◆ Your task
Would you reproduce exactly the lines below from the one holding "(135, 210) = (533, 125): yellow" through the one holding "(219, 174) = (576, 209): turquoise", inclusive, and no others?
■ ■ ■ ■
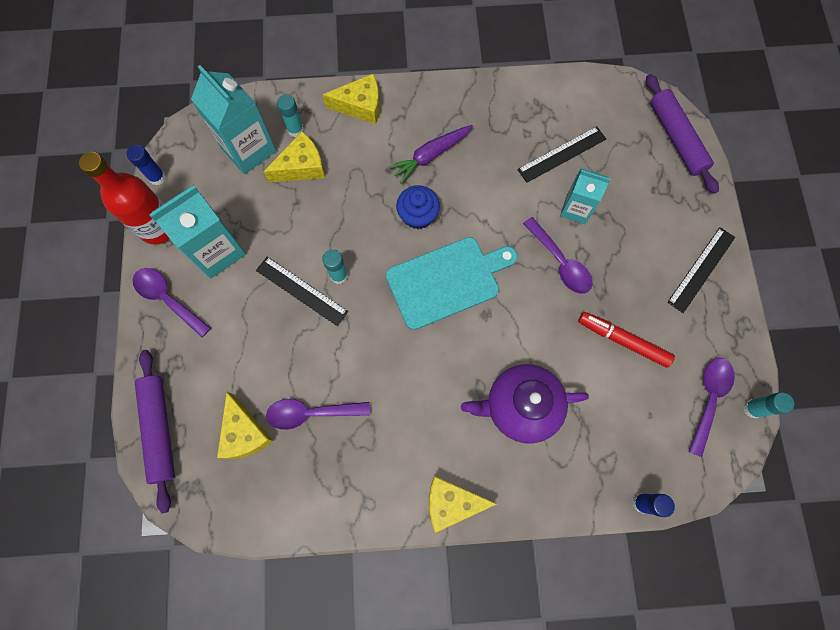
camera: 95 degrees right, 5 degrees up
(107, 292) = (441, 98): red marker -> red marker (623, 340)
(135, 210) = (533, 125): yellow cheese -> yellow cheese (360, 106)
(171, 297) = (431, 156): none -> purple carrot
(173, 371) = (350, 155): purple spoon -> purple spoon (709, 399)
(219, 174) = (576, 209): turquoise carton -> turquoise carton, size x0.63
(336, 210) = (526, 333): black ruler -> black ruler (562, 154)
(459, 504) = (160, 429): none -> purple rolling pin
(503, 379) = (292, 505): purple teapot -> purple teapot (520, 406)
■ ■ ■ ■
◆ Final answer
(135, 210) = (533, 125): yellow cheese -> yellow cheese (360, 106)
(171, 297) = (431, 156): none -> purple carrot
(173, 371) = (350, 155): purple spoon -> purple spoon (709, 399)
(219, 174) = (576, 209): turquoise carton -> turquoise carton, size x0.63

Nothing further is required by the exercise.